- **Work to complete**:
Pictures aside, write out every record exactly as it appears.

- **Data records**:
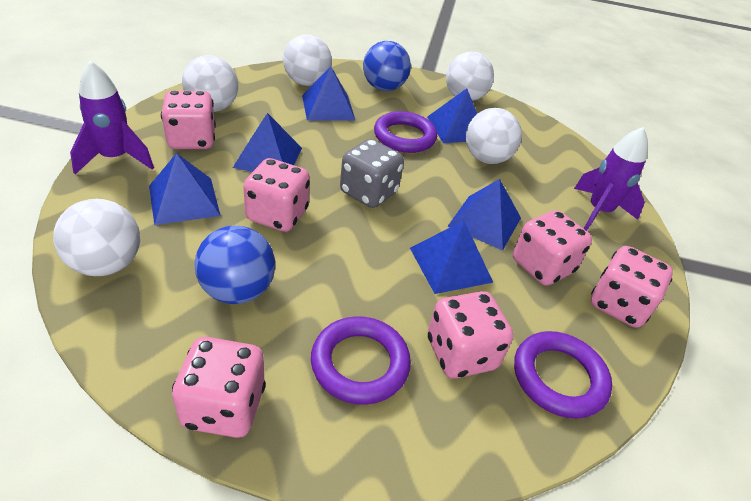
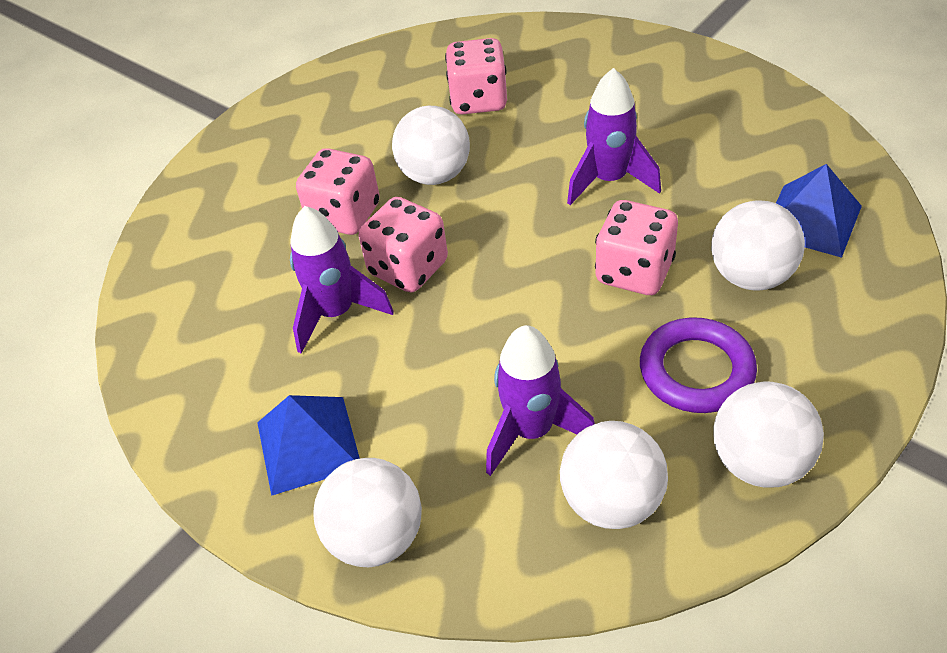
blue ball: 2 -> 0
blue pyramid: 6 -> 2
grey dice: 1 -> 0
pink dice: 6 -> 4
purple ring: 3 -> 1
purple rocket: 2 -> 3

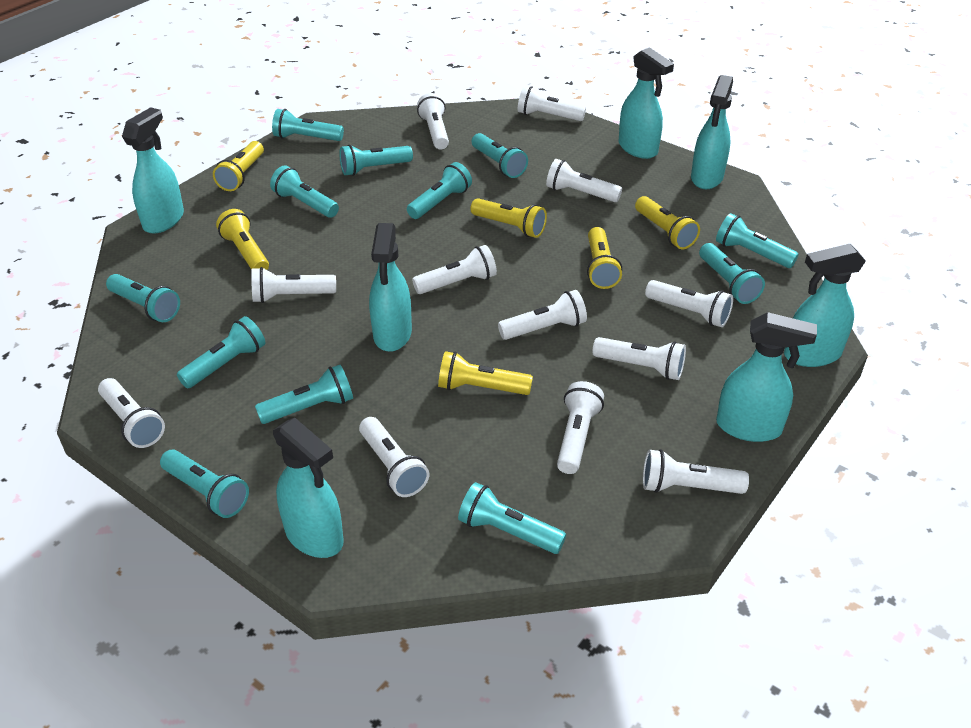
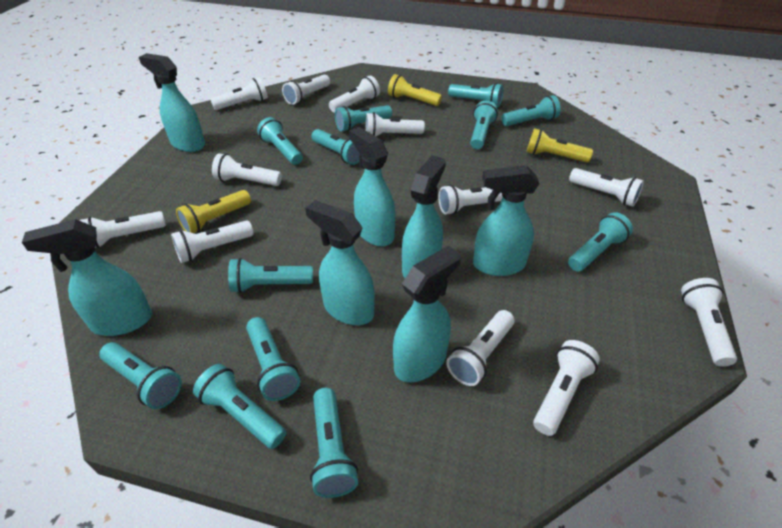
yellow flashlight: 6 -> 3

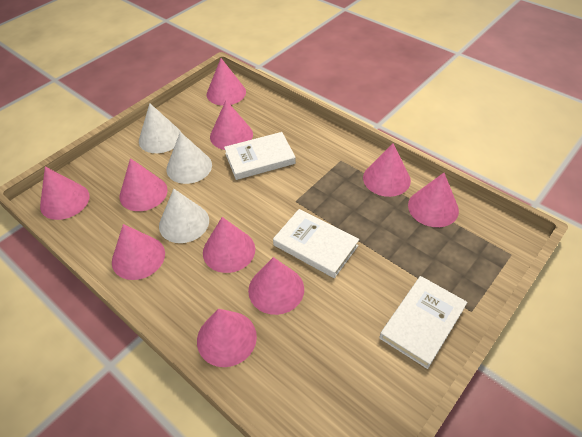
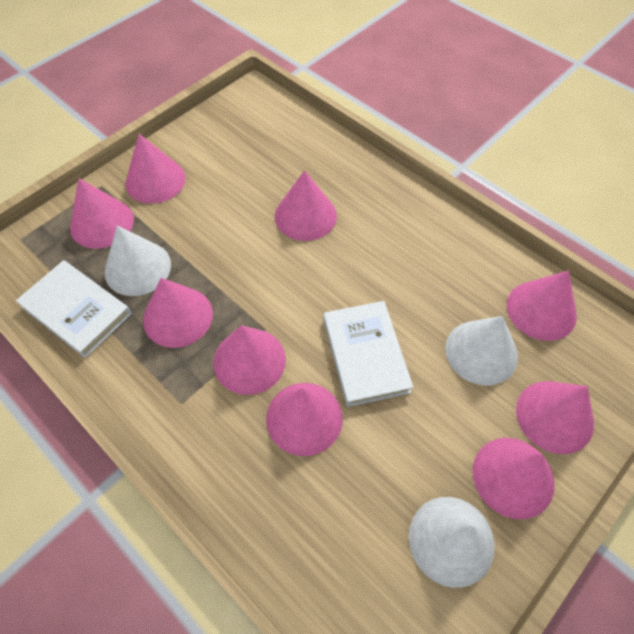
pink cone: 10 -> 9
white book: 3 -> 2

- **Result of the task**:
blue ball: 2 -> 0
blue pyramid: 6 -> 2
grey dice: 1 -> 0
pink dice: 6 -> 4
purple ring: 3 -> 1
purple rocket: 2 -> 3

yellow flashlight: 6 -> 3

pink cone: 10 -> 9
white book: 3 -> 2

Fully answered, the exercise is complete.